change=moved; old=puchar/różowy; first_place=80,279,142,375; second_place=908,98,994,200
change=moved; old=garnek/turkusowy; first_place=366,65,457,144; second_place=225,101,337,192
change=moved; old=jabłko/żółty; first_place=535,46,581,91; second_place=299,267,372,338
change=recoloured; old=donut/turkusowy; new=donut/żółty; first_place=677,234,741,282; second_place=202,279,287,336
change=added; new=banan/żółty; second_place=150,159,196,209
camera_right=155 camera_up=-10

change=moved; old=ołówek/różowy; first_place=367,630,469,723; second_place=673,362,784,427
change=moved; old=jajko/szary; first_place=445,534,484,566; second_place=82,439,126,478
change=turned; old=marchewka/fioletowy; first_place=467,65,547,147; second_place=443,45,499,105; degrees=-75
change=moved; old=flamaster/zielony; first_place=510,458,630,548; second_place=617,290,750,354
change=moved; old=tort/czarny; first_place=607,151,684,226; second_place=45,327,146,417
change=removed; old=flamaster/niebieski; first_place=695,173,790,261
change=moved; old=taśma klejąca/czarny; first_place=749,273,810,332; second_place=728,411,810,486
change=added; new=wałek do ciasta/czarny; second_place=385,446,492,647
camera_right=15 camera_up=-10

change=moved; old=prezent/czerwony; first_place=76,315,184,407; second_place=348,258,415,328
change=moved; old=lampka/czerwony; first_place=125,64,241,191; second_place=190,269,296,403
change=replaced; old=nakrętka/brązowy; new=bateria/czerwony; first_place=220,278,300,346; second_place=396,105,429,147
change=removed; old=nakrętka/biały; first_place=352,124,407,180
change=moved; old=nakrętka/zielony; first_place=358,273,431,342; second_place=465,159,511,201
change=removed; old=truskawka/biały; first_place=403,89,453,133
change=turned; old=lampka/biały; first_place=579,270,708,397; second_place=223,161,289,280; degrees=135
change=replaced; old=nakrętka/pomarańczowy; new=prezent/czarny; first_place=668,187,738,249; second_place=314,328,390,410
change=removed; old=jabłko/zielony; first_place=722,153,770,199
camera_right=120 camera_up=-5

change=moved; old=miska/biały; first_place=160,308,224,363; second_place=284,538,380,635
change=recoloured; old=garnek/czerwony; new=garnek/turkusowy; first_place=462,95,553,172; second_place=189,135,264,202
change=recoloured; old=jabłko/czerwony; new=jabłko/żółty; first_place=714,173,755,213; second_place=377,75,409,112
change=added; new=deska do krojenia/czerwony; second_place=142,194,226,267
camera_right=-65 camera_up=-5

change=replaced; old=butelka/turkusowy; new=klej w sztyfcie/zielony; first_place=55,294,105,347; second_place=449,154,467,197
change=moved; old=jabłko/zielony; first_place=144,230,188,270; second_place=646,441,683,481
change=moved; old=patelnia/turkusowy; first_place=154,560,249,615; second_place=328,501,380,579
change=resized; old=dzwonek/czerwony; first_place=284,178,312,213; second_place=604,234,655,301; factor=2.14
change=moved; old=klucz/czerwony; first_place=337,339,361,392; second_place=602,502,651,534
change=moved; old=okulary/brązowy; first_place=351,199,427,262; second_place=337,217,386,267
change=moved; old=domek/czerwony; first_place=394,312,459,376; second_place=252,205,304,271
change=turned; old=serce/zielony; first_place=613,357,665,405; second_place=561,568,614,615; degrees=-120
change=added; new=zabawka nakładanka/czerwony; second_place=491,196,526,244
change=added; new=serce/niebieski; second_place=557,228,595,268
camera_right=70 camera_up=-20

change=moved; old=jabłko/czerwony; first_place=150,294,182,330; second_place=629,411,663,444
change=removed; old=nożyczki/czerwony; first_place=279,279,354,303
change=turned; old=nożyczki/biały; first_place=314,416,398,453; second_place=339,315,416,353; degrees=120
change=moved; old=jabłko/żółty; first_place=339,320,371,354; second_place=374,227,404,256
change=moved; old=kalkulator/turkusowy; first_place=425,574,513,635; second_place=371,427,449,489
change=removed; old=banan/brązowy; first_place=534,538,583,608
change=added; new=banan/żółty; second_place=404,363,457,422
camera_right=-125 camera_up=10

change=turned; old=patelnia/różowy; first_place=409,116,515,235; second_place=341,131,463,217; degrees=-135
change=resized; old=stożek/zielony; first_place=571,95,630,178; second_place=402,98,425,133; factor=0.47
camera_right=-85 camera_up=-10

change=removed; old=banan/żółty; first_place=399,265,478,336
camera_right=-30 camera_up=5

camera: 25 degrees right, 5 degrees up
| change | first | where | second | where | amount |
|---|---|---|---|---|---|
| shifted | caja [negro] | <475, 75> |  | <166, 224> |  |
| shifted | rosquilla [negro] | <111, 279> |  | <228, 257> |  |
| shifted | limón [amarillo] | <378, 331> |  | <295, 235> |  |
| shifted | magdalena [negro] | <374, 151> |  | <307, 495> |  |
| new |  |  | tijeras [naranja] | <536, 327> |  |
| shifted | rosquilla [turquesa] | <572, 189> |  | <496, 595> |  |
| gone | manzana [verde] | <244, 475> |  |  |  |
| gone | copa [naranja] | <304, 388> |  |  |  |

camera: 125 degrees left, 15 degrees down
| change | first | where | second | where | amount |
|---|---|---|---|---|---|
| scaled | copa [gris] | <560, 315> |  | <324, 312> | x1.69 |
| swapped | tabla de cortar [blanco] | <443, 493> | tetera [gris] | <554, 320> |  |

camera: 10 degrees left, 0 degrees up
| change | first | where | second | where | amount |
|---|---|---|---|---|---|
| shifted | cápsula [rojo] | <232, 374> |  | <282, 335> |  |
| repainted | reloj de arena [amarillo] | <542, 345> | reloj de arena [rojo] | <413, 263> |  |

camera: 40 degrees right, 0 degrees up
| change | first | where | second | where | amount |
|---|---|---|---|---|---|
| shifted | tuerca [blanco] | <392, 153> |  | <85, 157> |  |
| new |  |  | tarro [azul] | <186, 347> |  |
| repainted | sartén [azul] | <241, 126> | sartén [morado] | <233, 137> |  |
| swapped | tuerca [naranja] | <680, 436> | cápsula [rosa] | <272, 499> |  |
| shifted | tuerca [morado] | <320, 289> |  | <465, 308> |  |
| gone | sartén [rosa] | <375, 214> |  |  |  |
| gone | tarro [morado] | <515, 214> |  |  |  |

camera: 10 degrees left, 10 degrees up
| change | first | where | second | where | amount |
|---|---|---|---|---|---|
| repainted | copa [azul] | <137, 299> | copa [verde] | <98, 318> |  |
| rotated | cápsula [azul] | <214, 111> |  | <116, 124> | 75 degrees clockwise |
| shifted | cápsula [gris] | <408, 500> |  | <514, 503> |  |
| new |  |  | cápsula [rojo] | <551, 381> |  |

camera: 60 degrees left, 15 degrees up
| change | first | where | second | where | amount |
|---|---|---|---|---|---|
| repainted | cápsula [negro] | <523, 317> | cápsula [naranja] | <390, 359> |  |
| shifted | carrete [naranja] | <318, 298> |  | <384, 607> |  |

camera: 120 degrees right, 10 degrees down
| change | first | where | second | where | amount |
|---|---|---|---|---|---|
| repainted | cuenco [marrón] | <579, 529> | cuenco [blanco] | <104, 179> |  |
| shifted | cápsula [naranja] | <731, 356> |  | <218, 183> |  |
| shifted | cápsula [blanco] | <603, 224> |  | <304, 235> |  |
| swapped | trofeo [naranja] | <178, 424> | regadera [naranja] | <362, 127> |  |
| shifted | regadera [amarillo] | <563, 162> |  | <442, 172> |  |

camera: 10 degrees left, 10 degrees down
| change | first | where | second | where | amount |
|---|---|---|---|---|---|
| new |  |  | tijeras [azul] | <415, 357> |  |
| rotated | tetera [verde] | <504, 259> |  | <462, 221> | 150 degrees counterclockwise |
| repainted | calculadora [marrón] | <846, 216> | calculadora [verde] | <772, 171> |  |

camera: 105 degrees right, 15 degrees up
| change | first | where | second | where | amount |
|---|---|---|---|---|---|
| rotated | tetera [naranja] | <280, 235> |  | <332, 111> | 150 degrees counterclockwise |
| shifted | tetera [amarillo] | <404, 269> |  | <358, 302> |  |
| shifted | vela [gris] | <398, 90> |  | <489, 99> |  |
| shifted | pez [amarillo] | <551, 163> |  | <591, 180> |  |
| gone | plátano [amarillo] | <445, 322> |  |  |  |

● Work instruction: Where the word "rosquilla" appears in a line of the entries, copy that line.

● Output below:
| shifted | rosquilla [negro] | <111, 279> |  | <228, 257> |  |
| shifted | rosquilla [turquesa] | <572, 189> |  | <496, 595> |  |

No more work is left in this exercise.